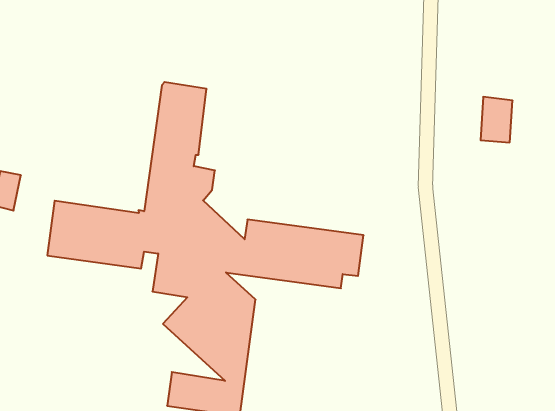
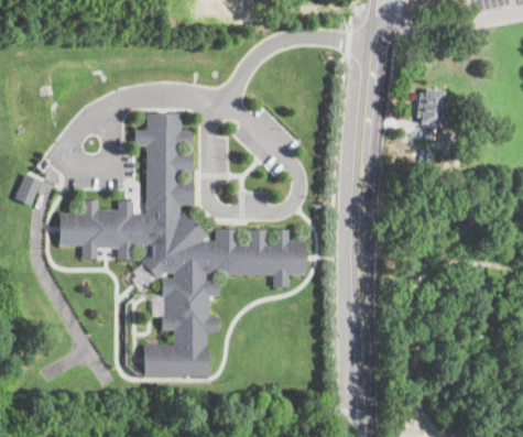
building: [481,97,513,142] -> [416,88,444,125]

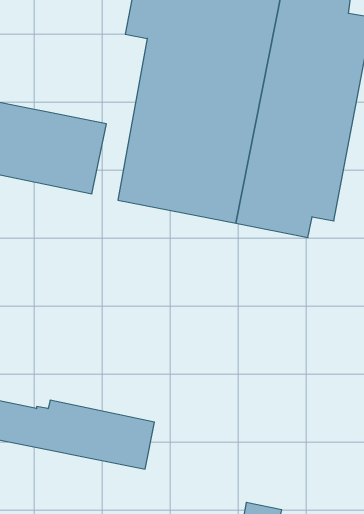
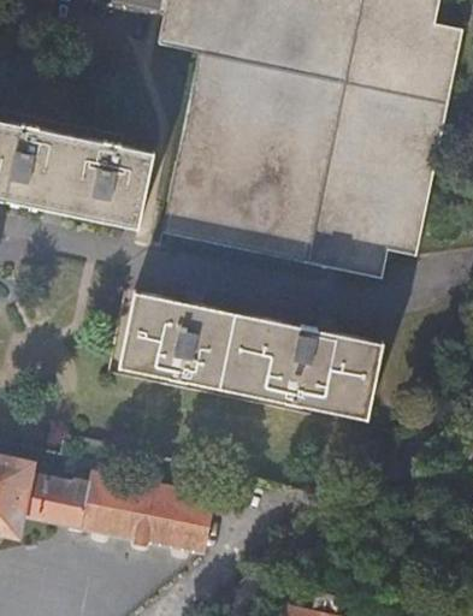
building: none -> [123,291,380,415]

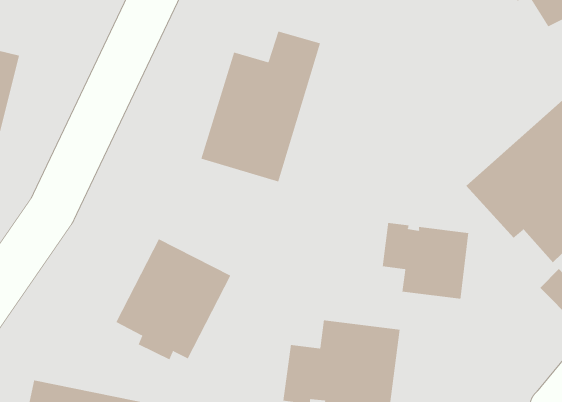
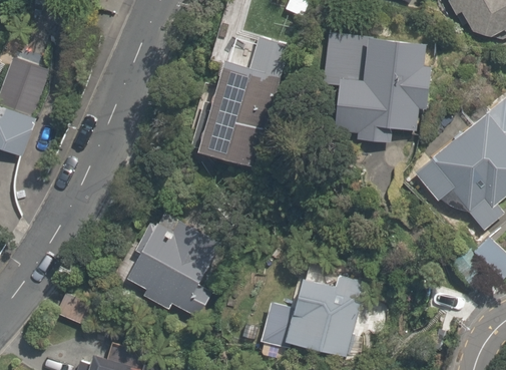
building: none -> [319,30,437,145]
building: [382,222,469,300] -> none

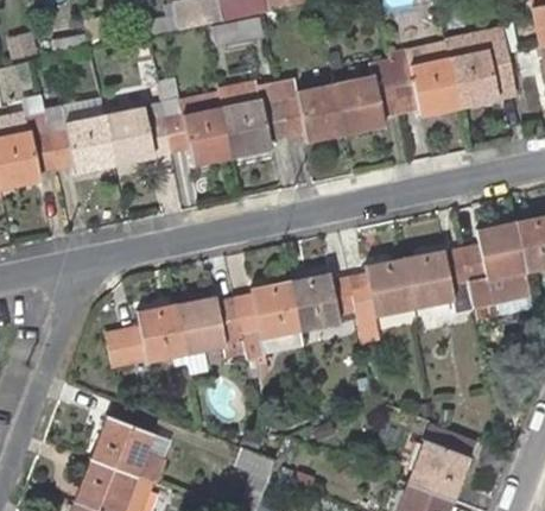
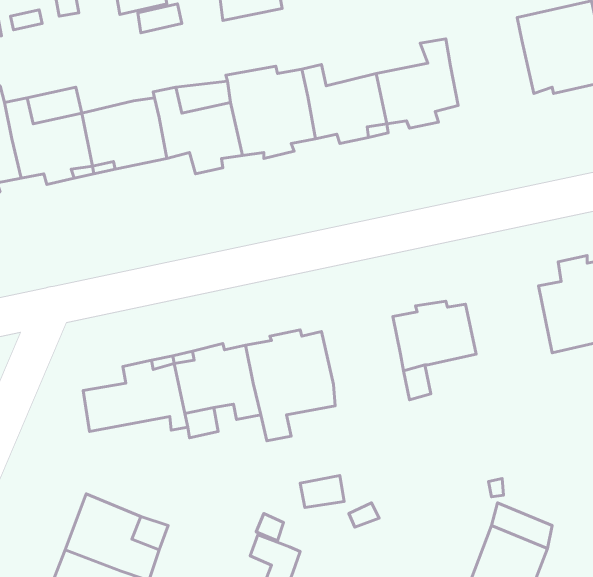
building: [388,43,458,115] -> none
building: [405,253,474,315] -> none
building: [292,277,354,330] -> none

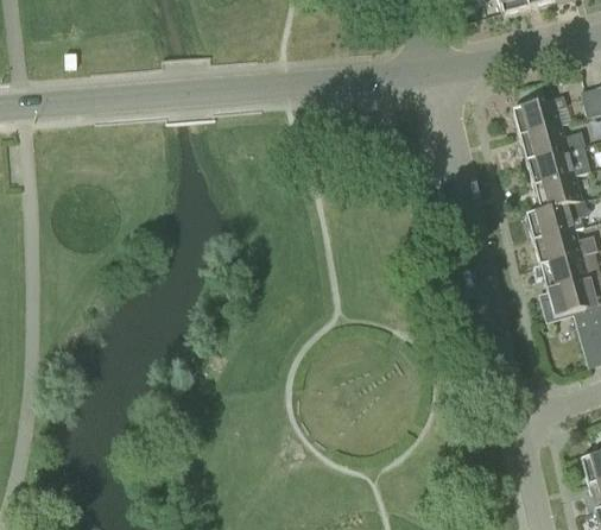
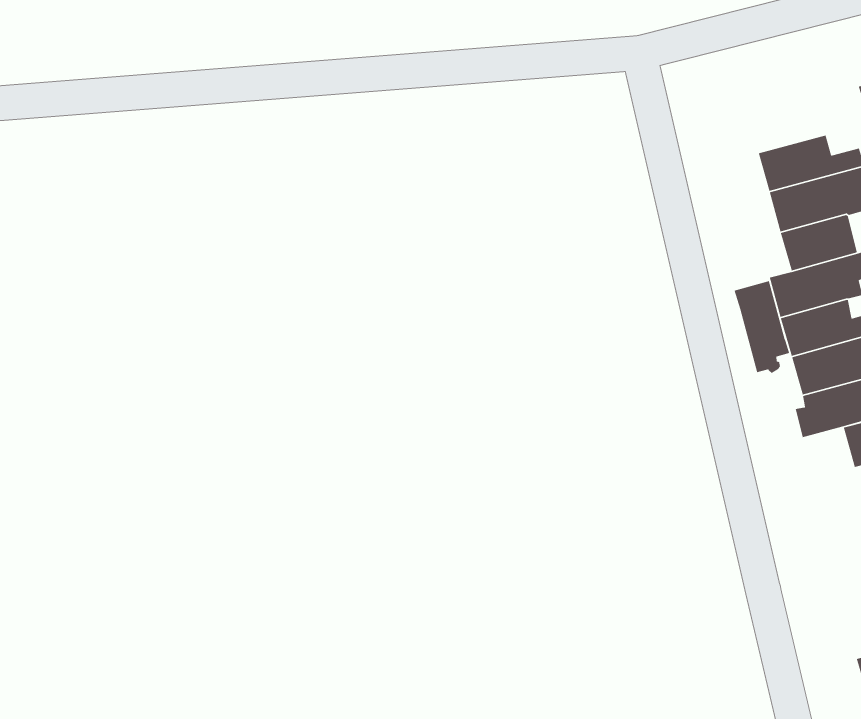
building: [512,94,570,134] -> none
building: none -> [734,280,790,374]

=====

— GOAL OF THE EXERCISE —
A faithful copy of all the data above is required, printed exactly and with no pictures.

— EXPECTED ANSWER —
building: [481,97,513,142] -> [416,88,444,125]

building: none -> [123,291,380,415]

building: none -> [319,30,437,145]
building: [382,222,469,300] -> none

building: [388,43,458,115] -> none
building: [405,253,474,315] -> none
building: [292,277,354,330] -> none

building: [512,94,570,134] -> none
building: none -> [734,280,790,374]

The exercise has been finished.